* The task: With the records as your source, report how many lines contain "purple". Add no other words.

*** Opening of Excerpted records ***

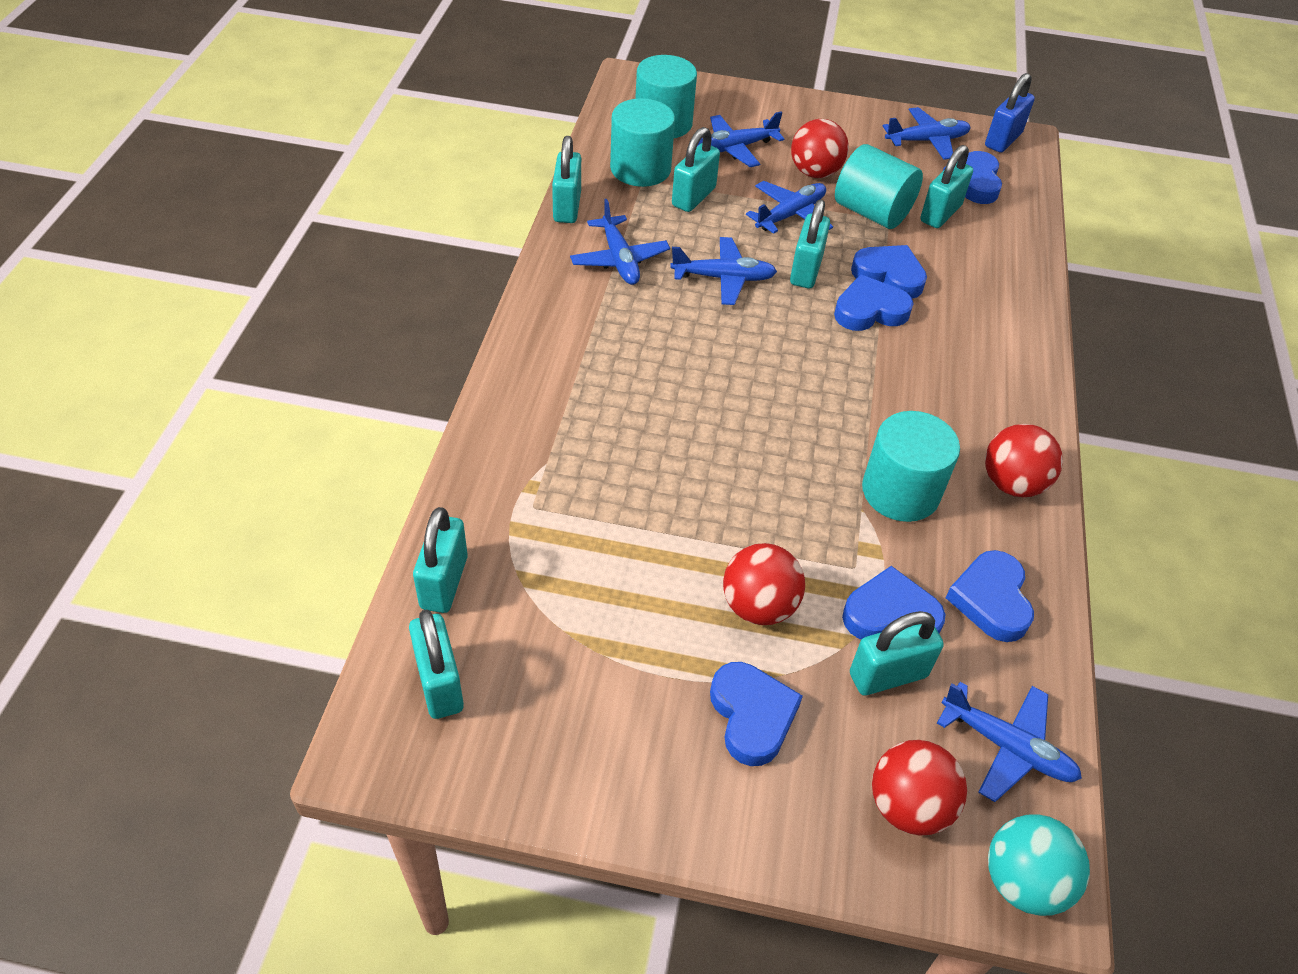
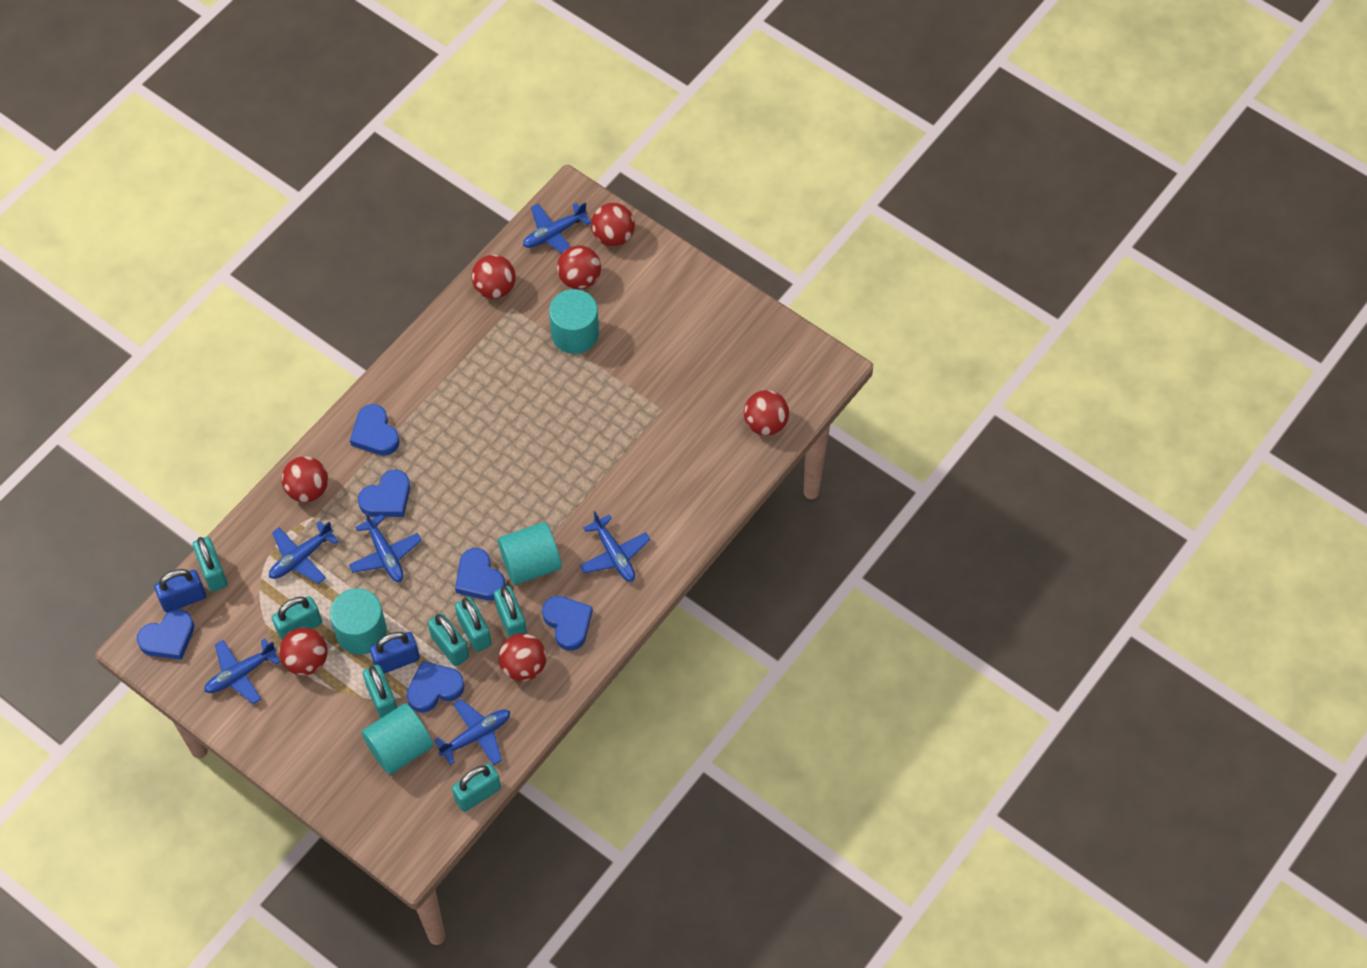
blue padlock: 1 -> 2
red ball: 4 -> 7
turquoise ball: 1 -> 0

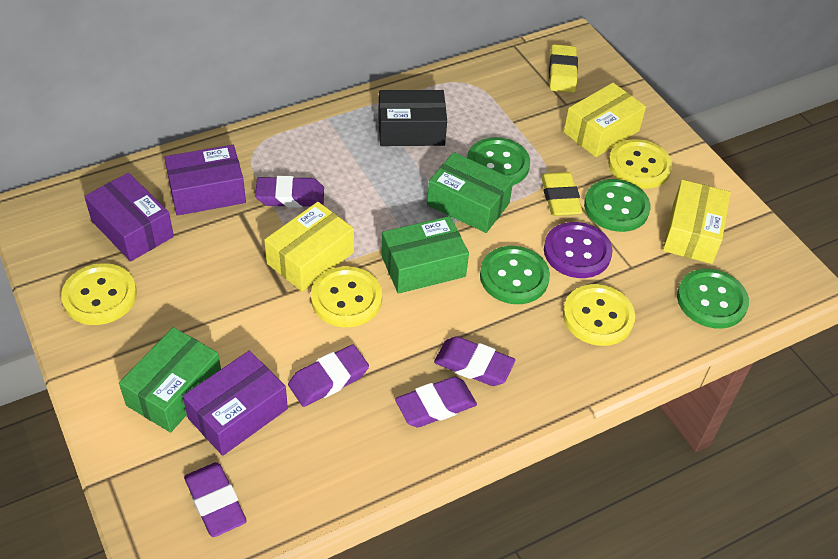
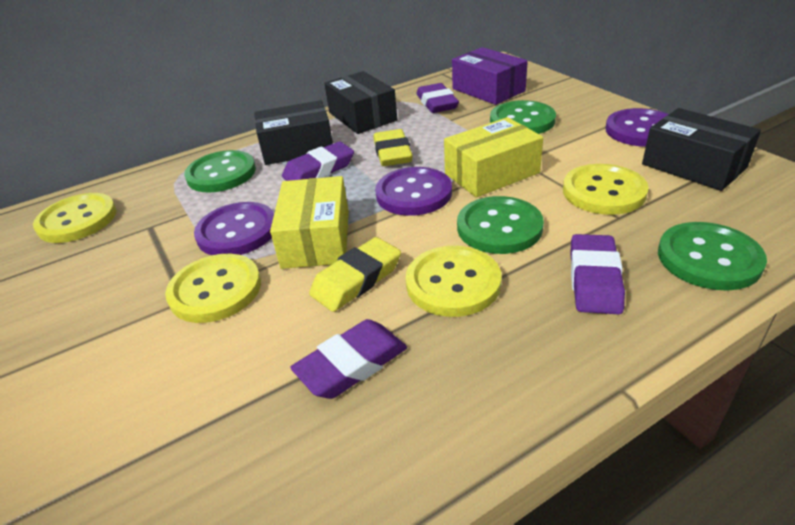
black box: 1 -> 3
green box: 3 -> 0
purple box: 3 -> 1
purple button: 1 -> 3
purple eraser: 5 -> 4
yellow box: 3 -> 2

*** Close of Excerpted records ***

* Answer to the exercise: 3